> **Problem to solve**:
Give back each record precisely, pictures excluded.

──────── Data for analysis ────────

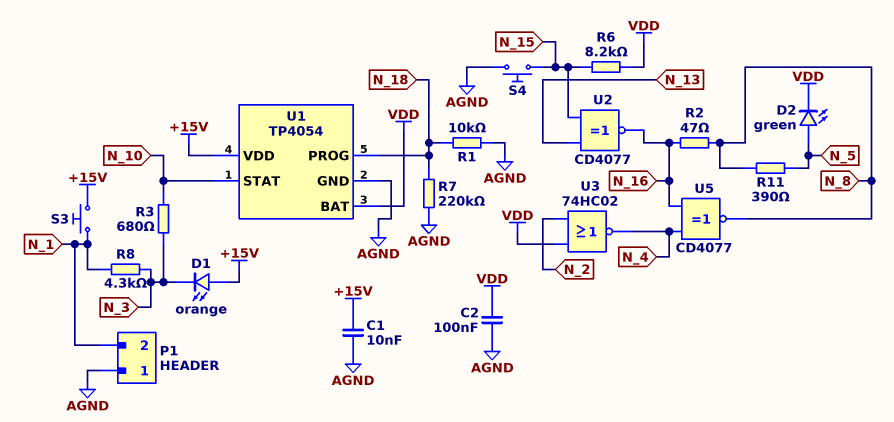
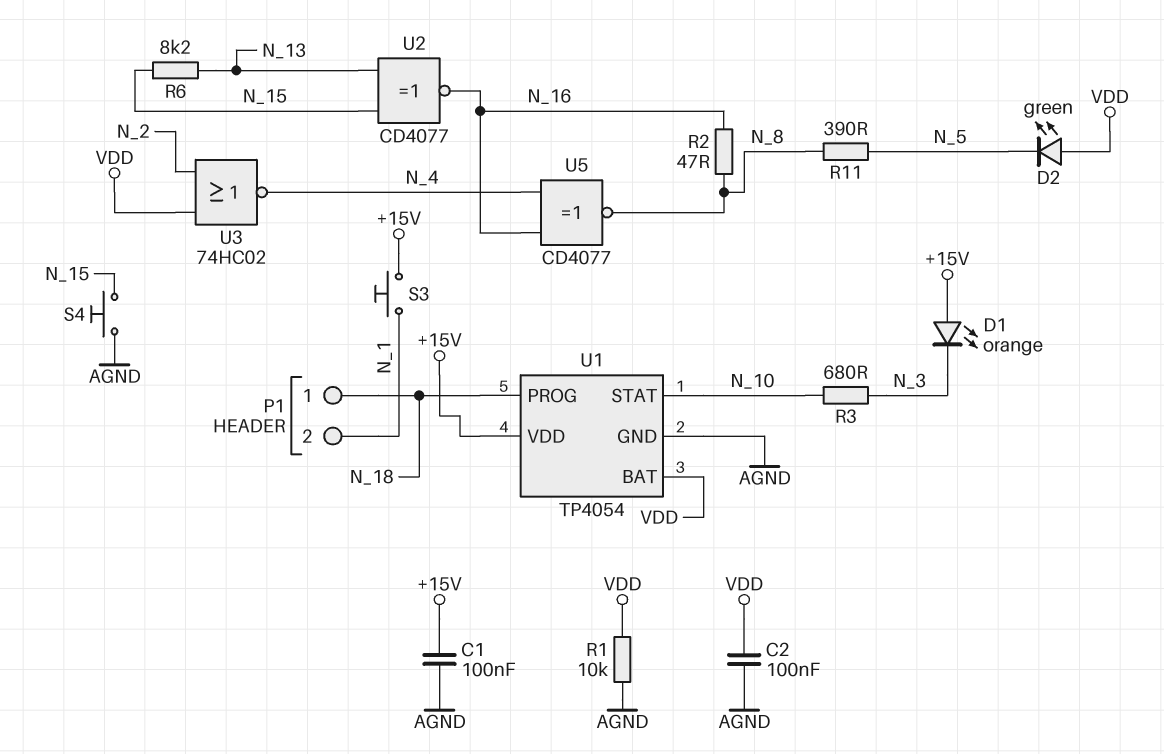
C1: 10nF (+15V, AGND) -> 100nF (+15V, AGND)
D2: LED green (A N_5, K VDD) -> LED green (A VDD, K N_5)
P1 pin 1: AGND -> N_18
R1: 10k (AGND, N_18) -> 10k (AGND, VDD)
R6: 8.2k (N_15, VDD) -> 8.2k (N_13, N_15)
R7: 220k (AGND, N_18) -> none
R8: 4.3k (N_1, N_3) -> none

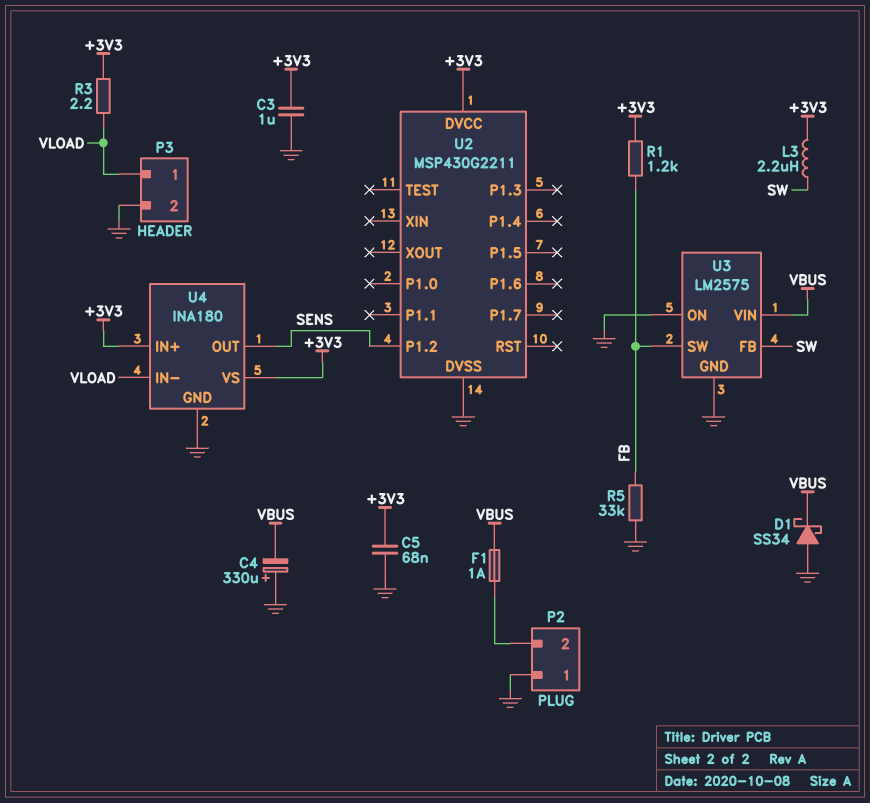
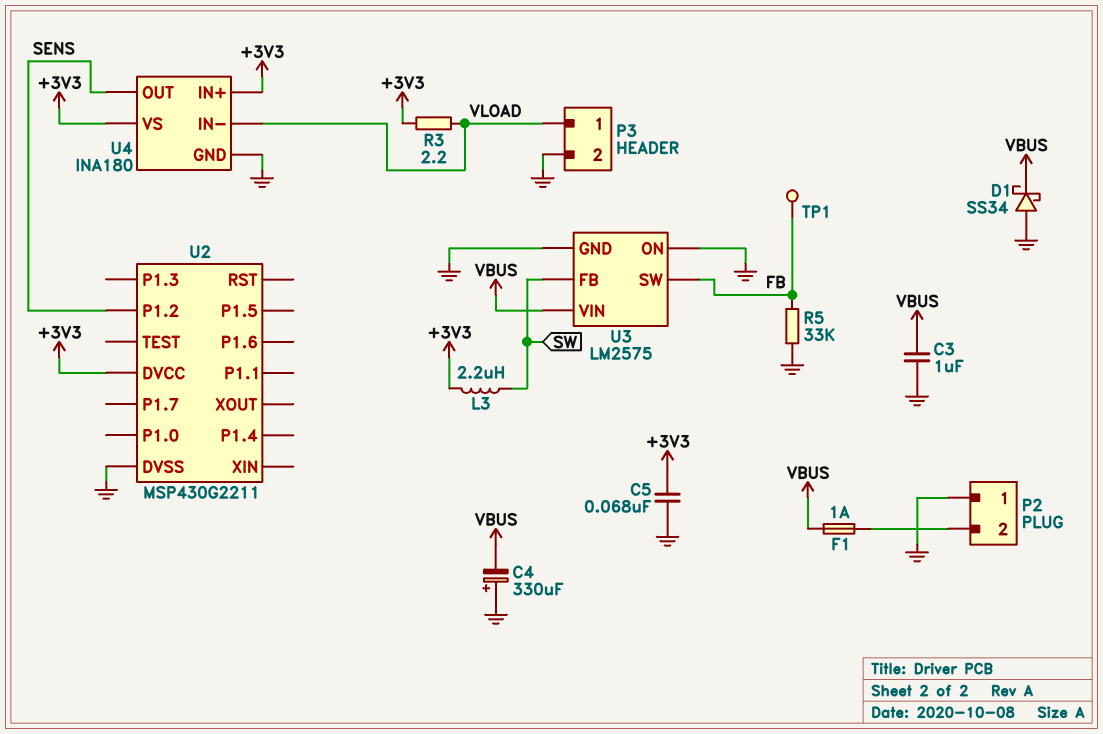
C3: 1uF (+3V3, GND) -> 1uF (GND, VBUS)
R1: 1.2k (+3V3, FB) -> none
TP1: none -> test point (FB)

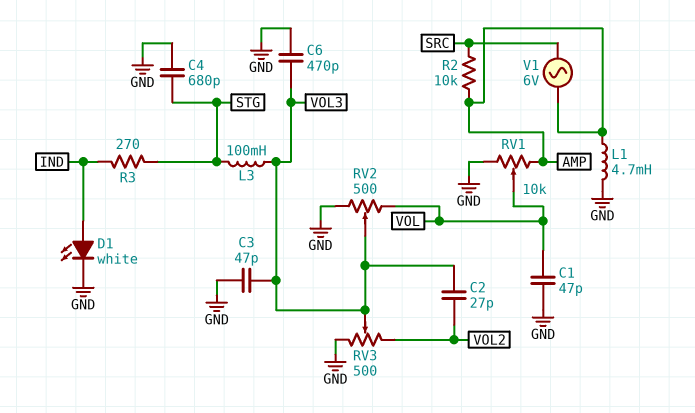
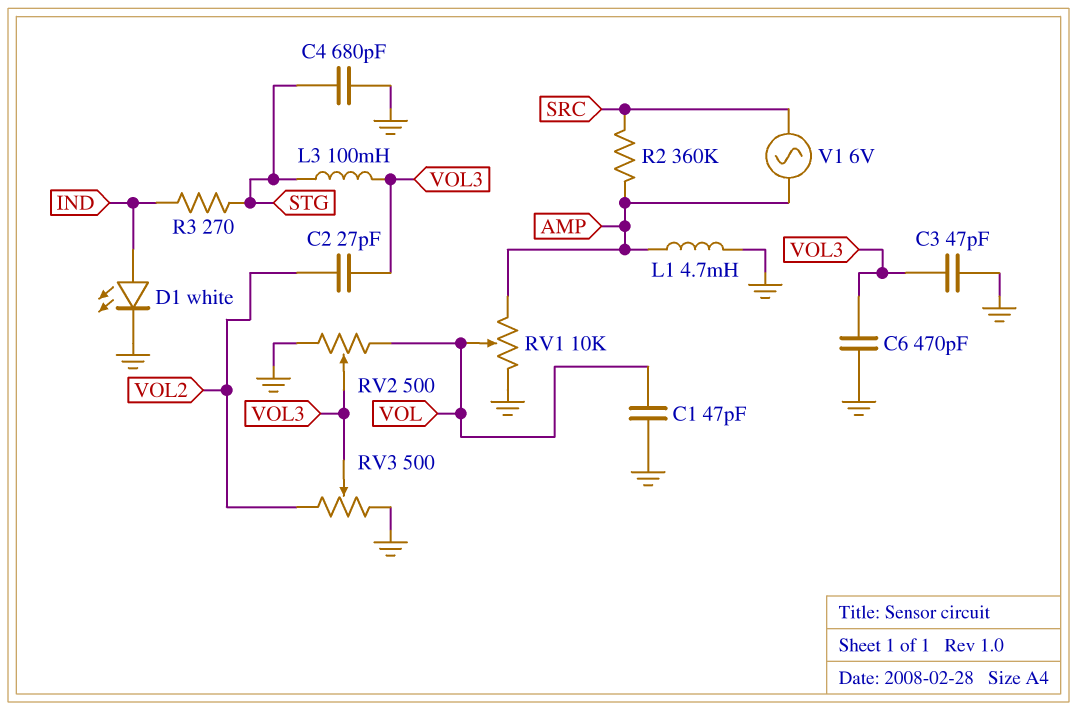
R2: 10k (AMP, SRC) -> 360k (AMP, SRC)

────────

> **Task response**:
C1: 10nF (+15V, AGND) -> 100nF (+15V, AGND)
D2: LED green (A N_5, K VDD) -> LED green (A VDD, K N_5)
P1 pin 1: AGND -> N_18
R1: 10k (AGND, N_18) -> 10k (AGND, VDD)
R6: 8.2k (N_15, VDD) -> 8.2k (N_13, N_15)
R7: 220k (AGND, N_18) -> none
R8: 4.3k (N_1, N_3) -> none

C3: 1uF (+3V3, GND) -> 1uF (GND, VBUS)
R1: 1.2k (+3V3, FB) -> none
TP1: none -> test point (FB)

R2: 10k (AMP, SRC) -> 360k (AMP, SRC)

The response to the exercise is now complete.